DATA SUPPLIED:
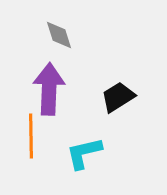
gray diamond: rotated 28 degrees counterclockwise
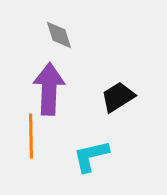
cyan L-shape: moved 7 px right, 3 px down
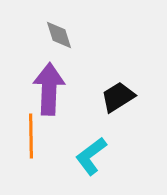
cyan L-shape: rotated 24 degrees counterclockwise
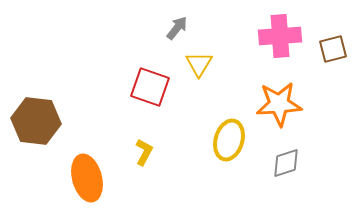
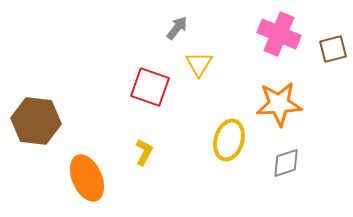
pink cross: moved 1 px left, 2 px up; rotated 27 degrees clockwise
orange ellipse: rotated 9 degrees counterclockwise
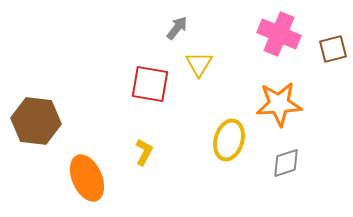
red square: moved 3 px up; rotated 9 degrees counterclockwise
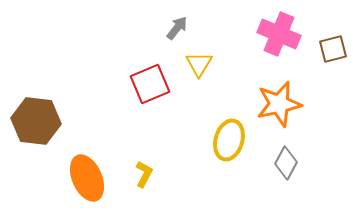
red square: rotated 33 degrees counterclockwise
orange star: rotated 9 degrees counterclockwise
yellow L-shape: moved 22 px down
gray diamond: rotated 44 degrees counterclockwise
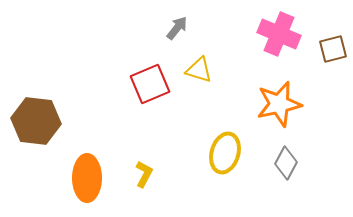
yellow triangle: moved 6 px down; rotated 44 degrees counterclockwise
yellow ellipse: moved 4 px left, 13 px down
orange ellipse: rotated 24 degrees clockwise
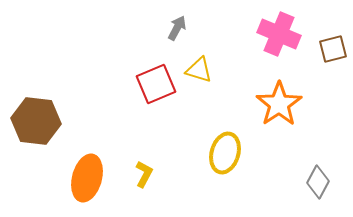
gray arrow: rotated 10 degrees counterclockwise
red square: moved 6 px right
orange star: rotated 21 degrees counterclockwise
gray diamond: moved 32 px right, 19 px down
orange ellipse: rotated 15 degrees clockwise
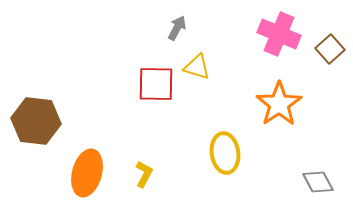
brown square: moved 3 px left; rotated 28 degrees counterclockwise
yellow triangle: moved 2 px left, 3 px up
red square: rotated 24 degrees clockwise
yellow ellipse: rotated 24 degrees counterclockwise
orange ellipse: moved 5 px up
gray diamond: rotated 56 degrees counterclockwise
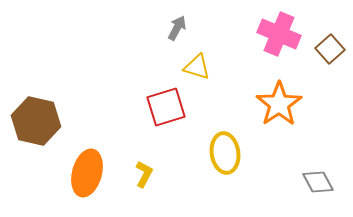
red square: moved 10 px right, 23 px down; rotated 18 degrees counterclockwise
brown hexagon: rotated 6 degrees clockwise
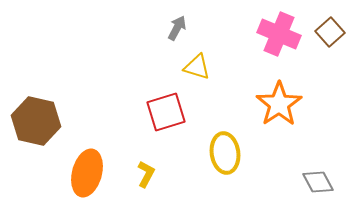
brown square: moved 17 px up
red square: moved 5 px down
yellow L-shape: moved 2 px right
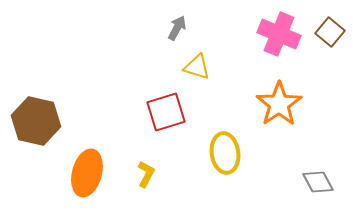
brown square: rotated 8 degrees counterclockwise
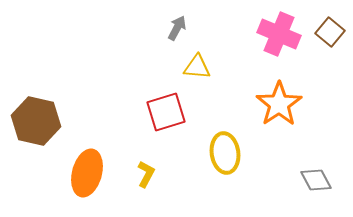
yellow triangle: rotated 12 degrees counterclockwise
gray diamond: moved 2 px left, 2 px up
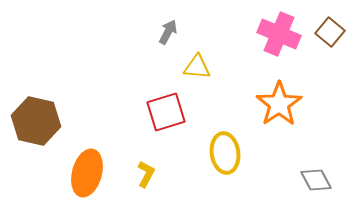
gray arrow: moved 9 px left, 4 px down
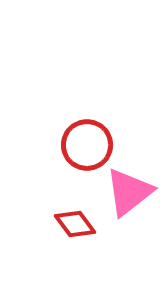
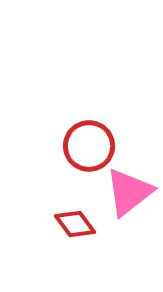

PROBLEM TO WORK ON: Please repeat the lines from the line with "red square: moved 10" to the line with "brown square: rotated", including both, and leave the pictures out of your answer.

SOLUTION TO THIS PROBLEM:
red square: moved 10 px right, 23 px down; rotated 18 degrees counterclockwise
brown hexagon: rotated 6 degrees clockwise
brown square: moved 17 px up
red square: moved 5 px down
yellow L-shape: moved 2 px right
brown square: rotated 8 degrees counterclockwise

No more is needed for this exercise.